Edit difference data
= Beginning of Section =

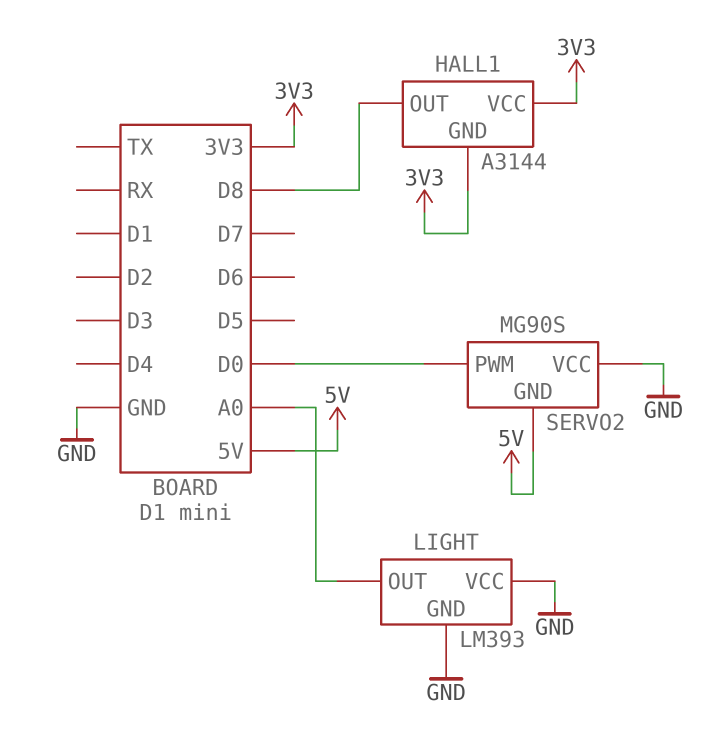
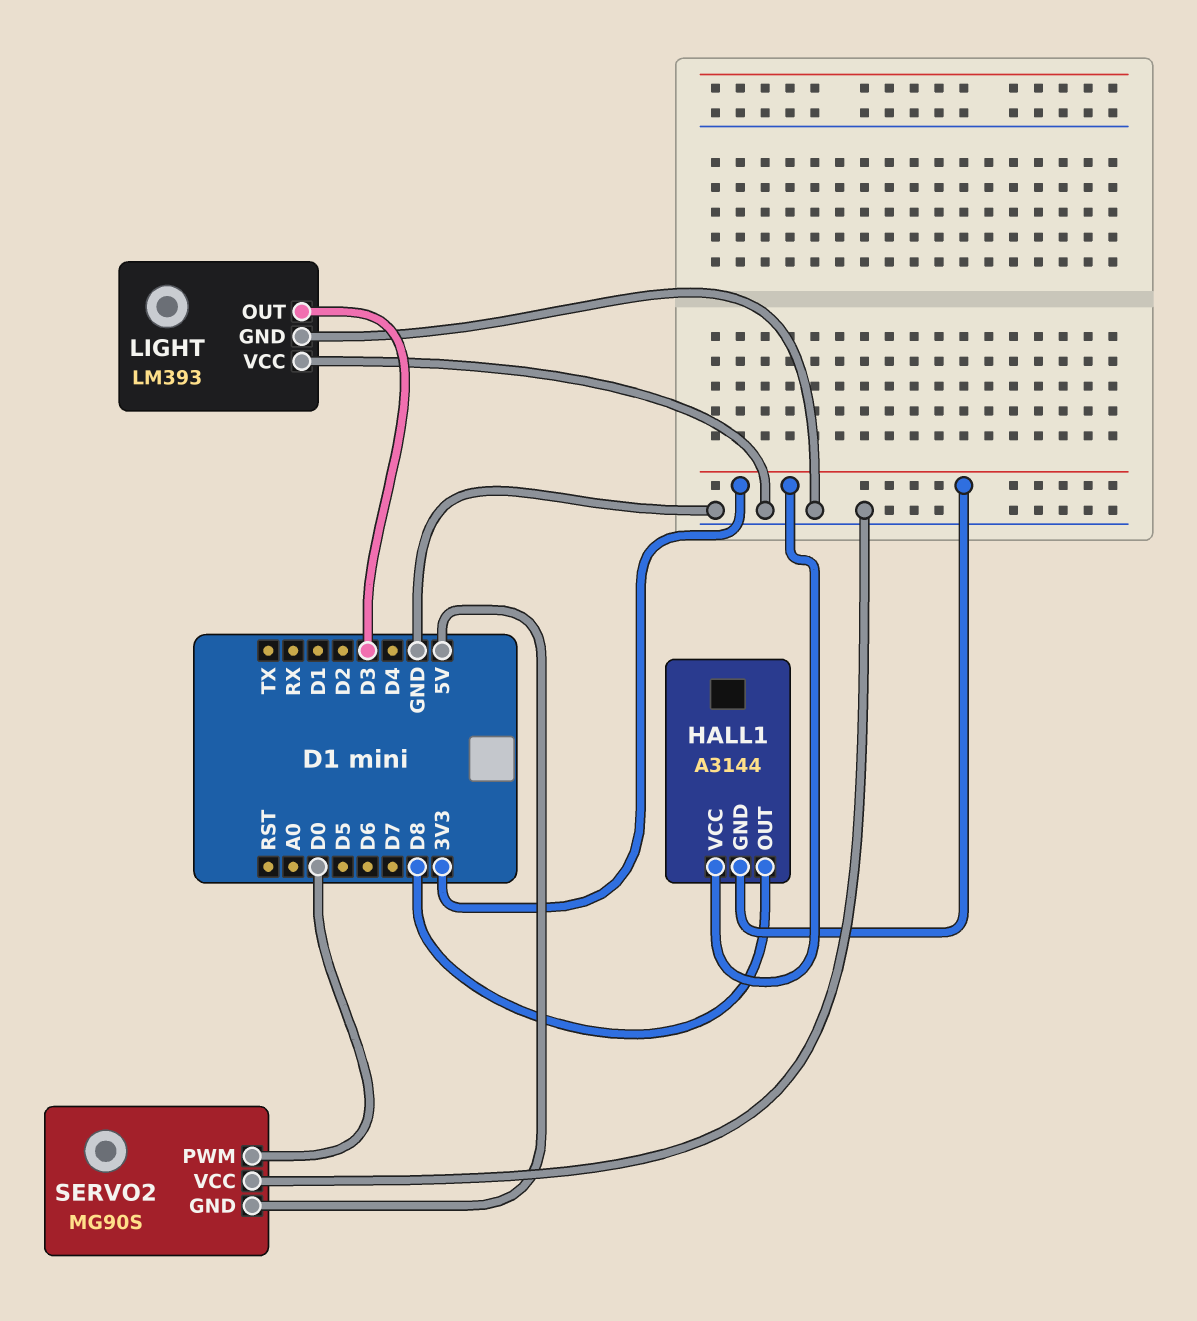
LIGHT pin OUT: A0 -> D3

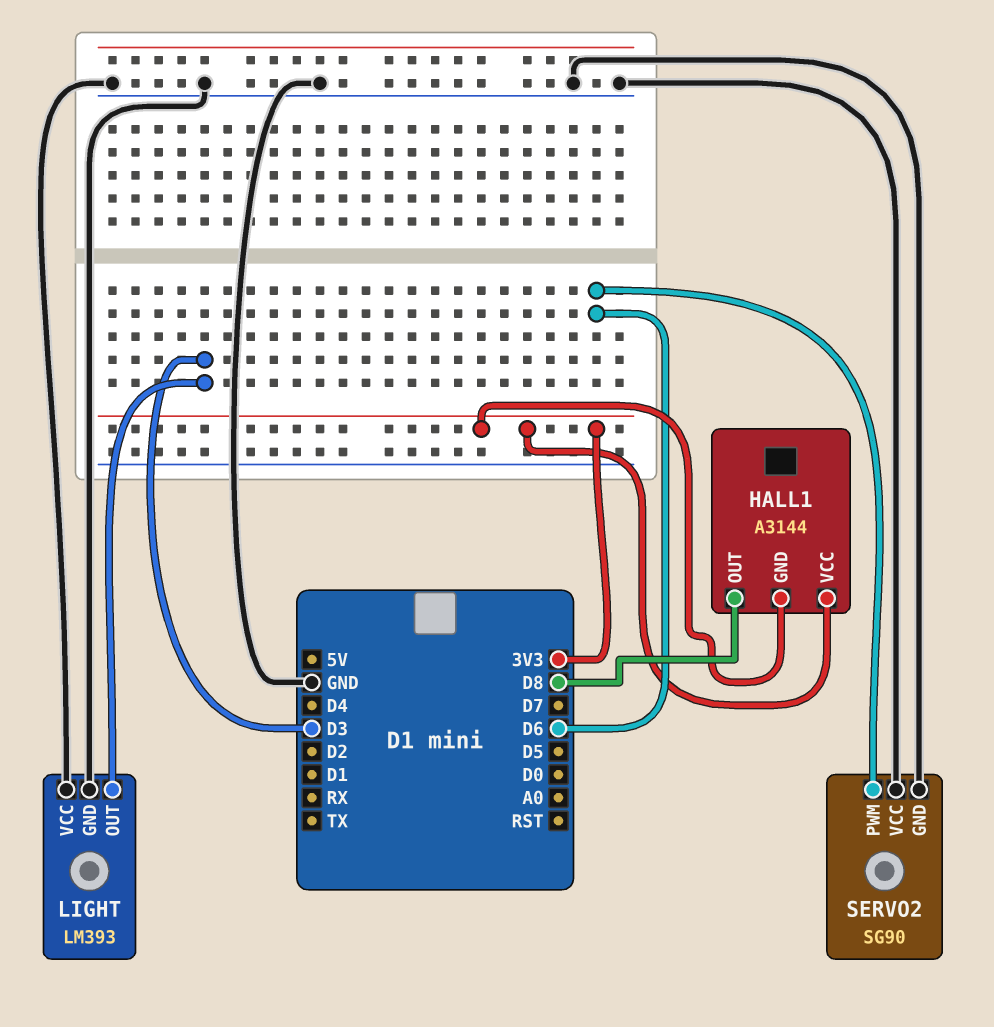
SERVO2: MG90S -> SG90
SERVO2 pin GND: 5V -> GND
SERVO2 pin PWM: D0 -> D6

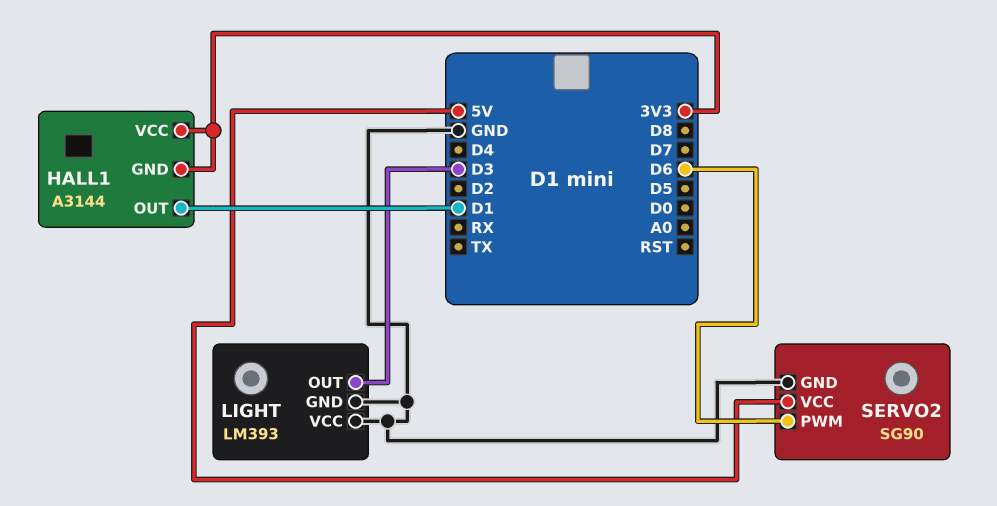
HALL1 pin OUT: D8 -> D1
SERVO2 pin VCC: GND -> 5V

= End of Section =

- _Aim of the task_
Reproduce nothing but the lines from the line containing "SERVO2 pin GND: 5V -> GND" through the last line of the data above, exactly as written and without pictures.

- _Problem solution_
SERVO2 pin GND: 5V -> GND
SERVO2 pin PWM: D0 -> D6

HALL1 pin OUT: D8 -> D1
SERVO2 pin VCC: GND -> 5V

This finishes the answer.